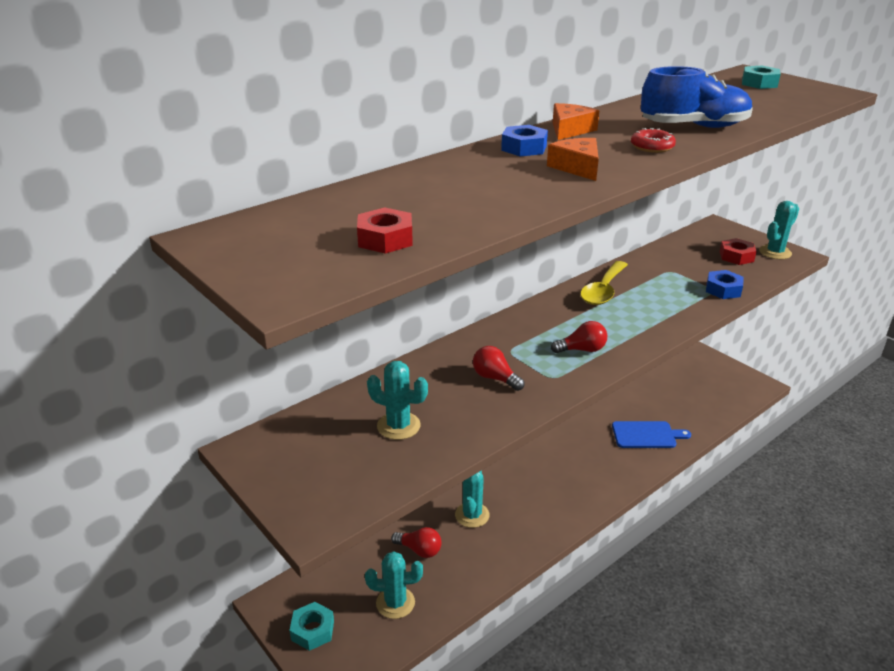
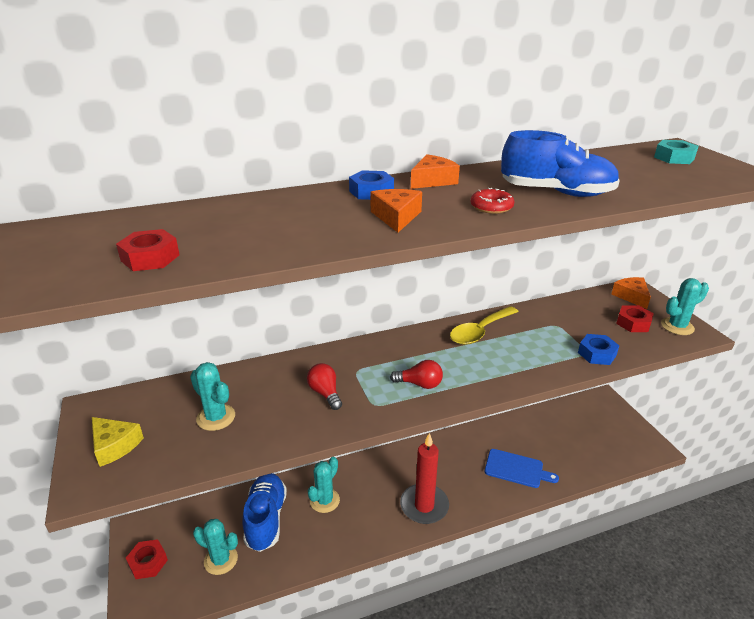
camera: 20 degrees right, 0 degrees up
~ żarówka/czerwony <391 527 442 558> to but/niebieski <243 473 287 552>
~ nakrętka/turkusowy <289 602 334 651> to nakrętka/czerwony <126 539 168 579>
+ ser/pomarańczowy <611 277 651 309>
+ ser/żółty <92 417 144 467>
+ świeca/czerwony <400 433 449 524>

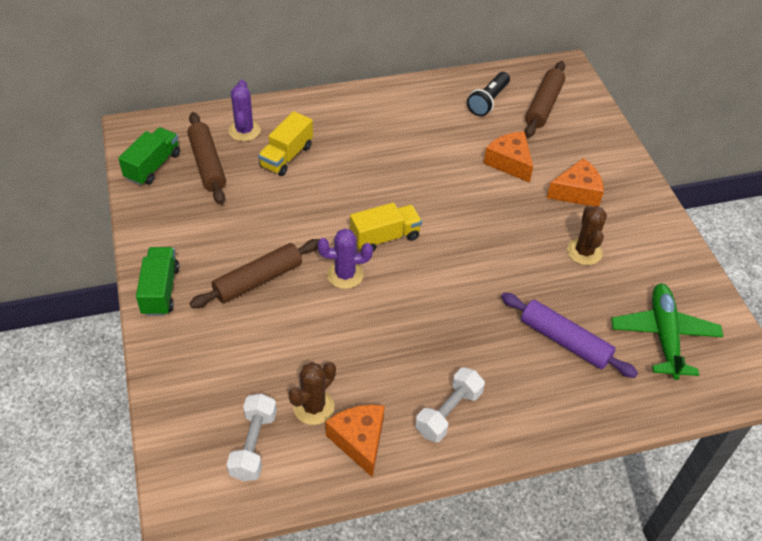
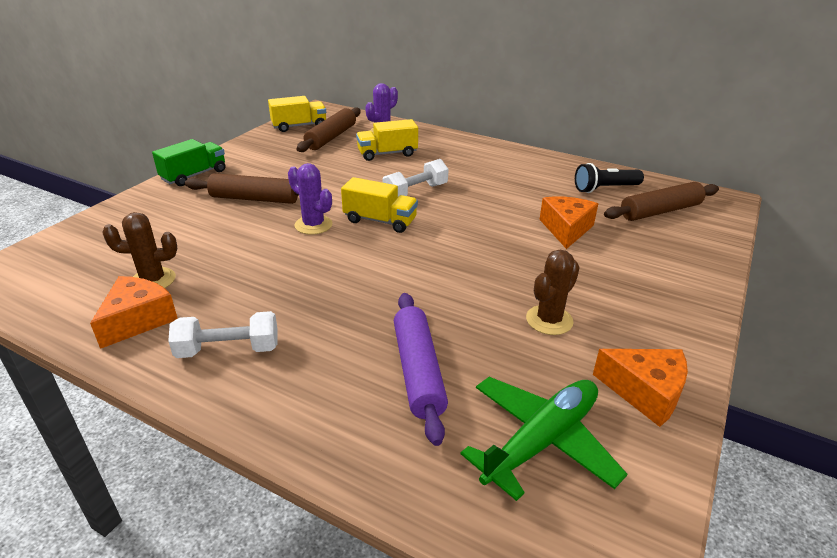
camera: 45 degrees right, 15 degrees down
~ ciężarówka/zielony <118 127 180 185> to ciężarówka/żółty <268 96 326 132>
~ ser/pomarańczowy <547 158 604 207> to <593 349 688 427>
~ hantel/biały <227 393 277 481> to <382 159 449 197>

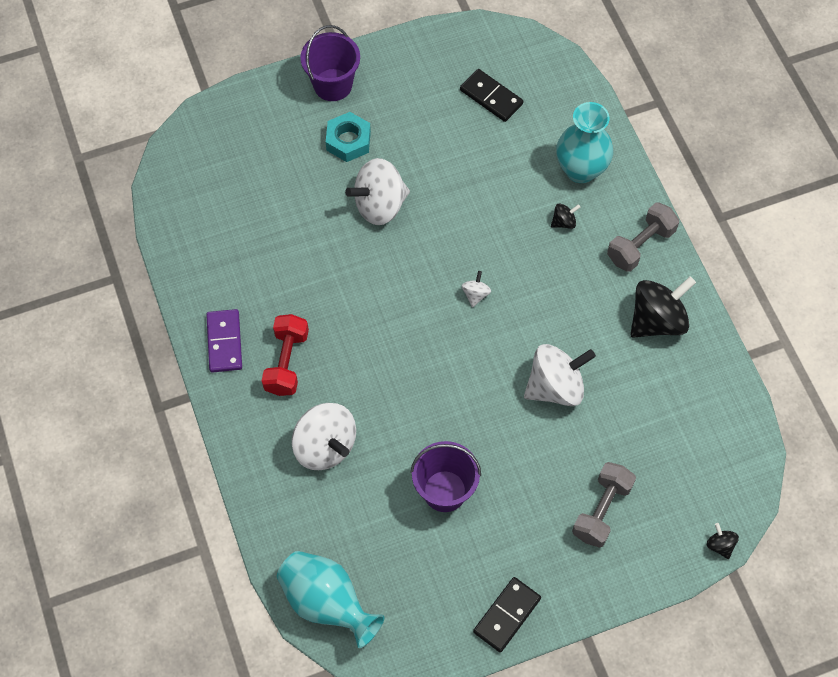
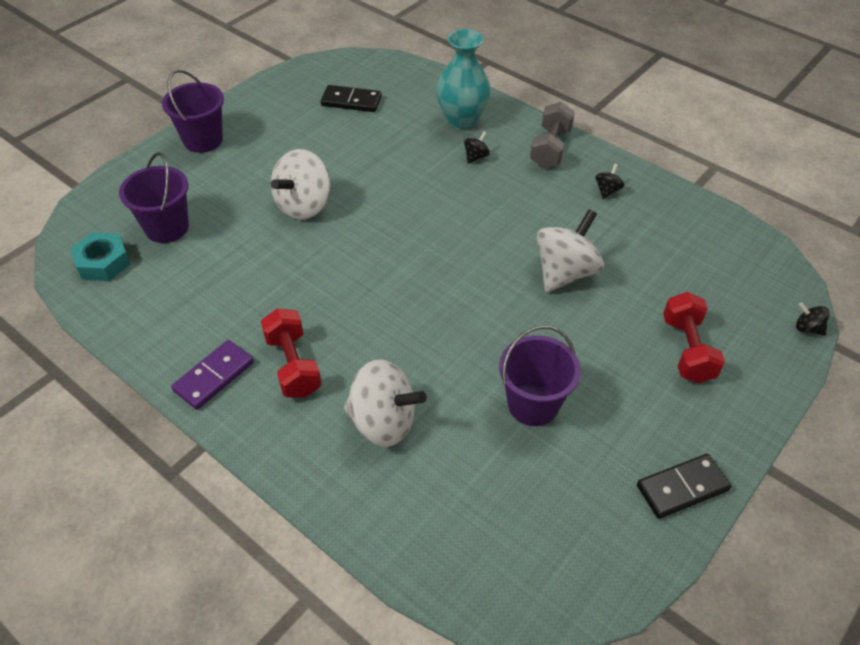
camera: 30 degrees left, 15 degrees down
~ nakrętka/turkusowy <326 112 371 162> to <71 232 130 281>
- bączek/biały <462 271 491 307>
~ bączek/czarny <630 276 696 338> = <596 164 625 199> x0.45
~ kostka domina/fioletowy <206 309 242 373> = <171 340 254 410> 75 degrees clockwise
~ hantel/szary <572 462 636 548> to hantel/czerwony <663 292 725 383>
- wazon/turkusowy <277 551 385 648>
~ kostka domina/czarny <473 577 541 652> = <637 454 731 519> 60 degrees clockwise
+ wiadro/fioletowy <119 152 189 243>

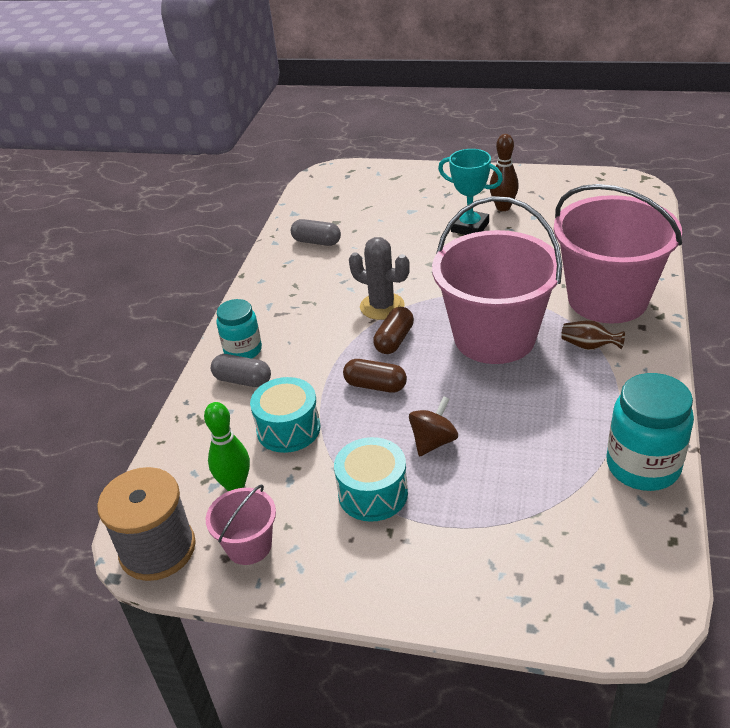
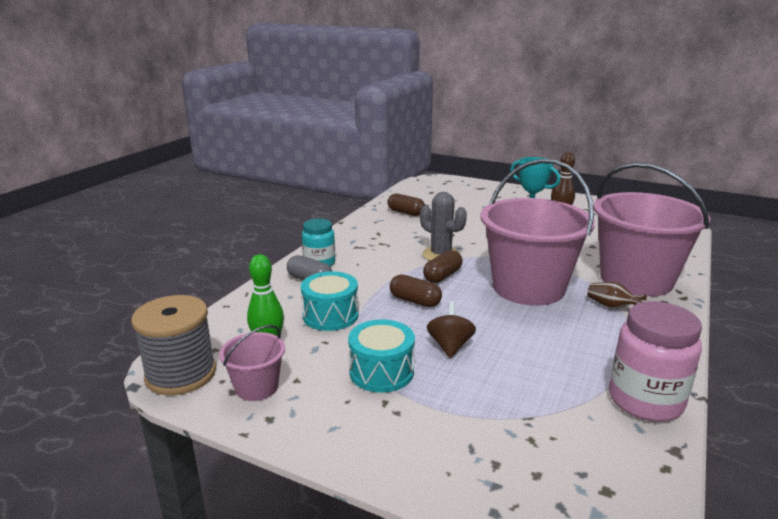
camera: 10 degrees right, 15 degrees down
~ kapsułka/szary <291 219 341 246> to kapsułka/brązowy <387 193 425 216>
~ słoik/turkusowy <607 373 694 491> to słoik/różowy <609 301 702 422>
~ bączek/brązowy <409 396 458 456> = <427 301 476 358> 45 degrees counterclockwise

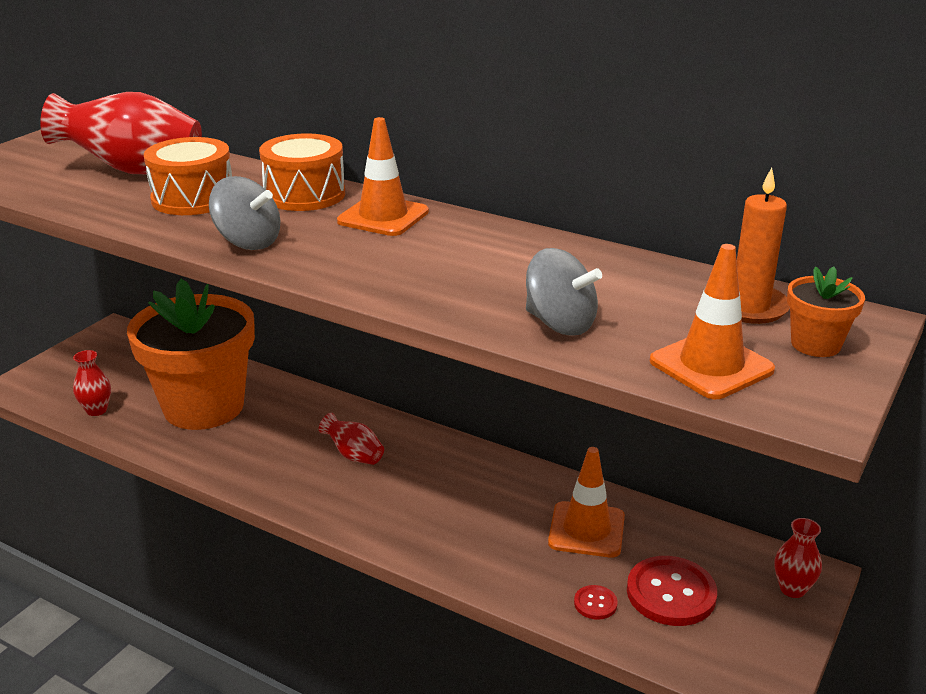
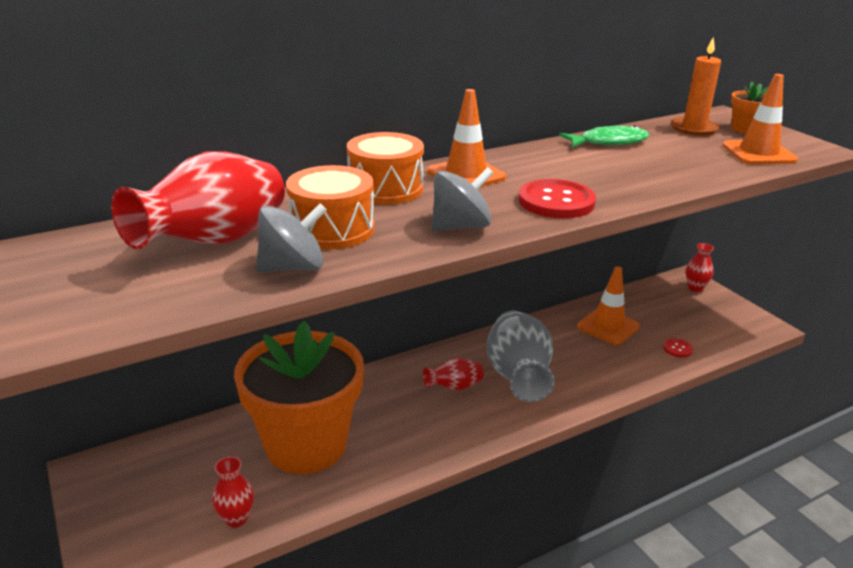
camera: 60 degrees left, 0 degrees up
~ bączek/szary <526 248 602 336> to <256 203 327 272>
~ guzik/czerwony <627 556 717 626> to <518 179 596 218>
+ ryba/zielony <559 125 649 147>
+ wazon/szary <487 311 555 402>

__Work to be completed__
For every line above, produce an exact transcription that omits the images.

__Exercise output__
camera: 20 degrees right, 0 degrees up
~ żarówka/czerwony <391 527 442 558> to but/niebieski <243 473 287 552>
~ nakrętka/turkusowy <289 602 334 651> to nakrętka/czerwony <126 539 168 579>
+ ser/pomarańczowy <611 277 651 309>
+ ser/żółty <92 417 144 467>
+ świeca/czerwony <400 433 449 524>

camera: 45 degrees right, 15 degrees down
~ ciężarówka/zielony <118 127 180 185> to ciężarówka/żółty <268 96 326 132>
~ ser/pomarańczowy <547 158 604 207> to <593 349 688 427>
~ hantel/biały <227 393 277 481> to <382 159 449 197>

camera: 30 degrees left, 15 degrees down
~ nakrętka/turkusowy <326 112 371 162> to <71 232 130 281>
- bączek/biały <462 271 491 307>
~ bączek/czarny <630 276 696 338> = <596 164 625 199> x0.45
~ kostka domina/fioletowy <206 309 242 373> = <171 340 254 410> 75 degrees clockwise
~ hantel/szary <572 462 636 548> to hantel/czerwony <663 292 725 383>
- wazon/turkusowy <277 551 385 648>
~ kostka domina/czarny <473 577 541 652> = <637 454 731 519> 60 degrees clockwise
+ wiadro/fioletowy <119 152 189 243>

camera: 10 degrees right, 15 degrees down
~ kapsułka/szary <291 219 341 246> to kapsułka/brązowy <387 193 425 216>
~ słoik/turkusowy <607 373 694 491> to słoik/różowy <609 301 702 422>
~ bączek/brązowy <409 396 458 456> = <427 301 476 358> 45 degrees counterclockwise

camera: 60 degrees left, 0 degrees up
~ bączek/szary <526 248 602 336> to <256 203 327 272>
~ guzik/czerwony <627 556 717 626> to <518 179 596 218>
+ ryba/zielony <559 125 649 147>
+ wazon/szary <487 311 555 402>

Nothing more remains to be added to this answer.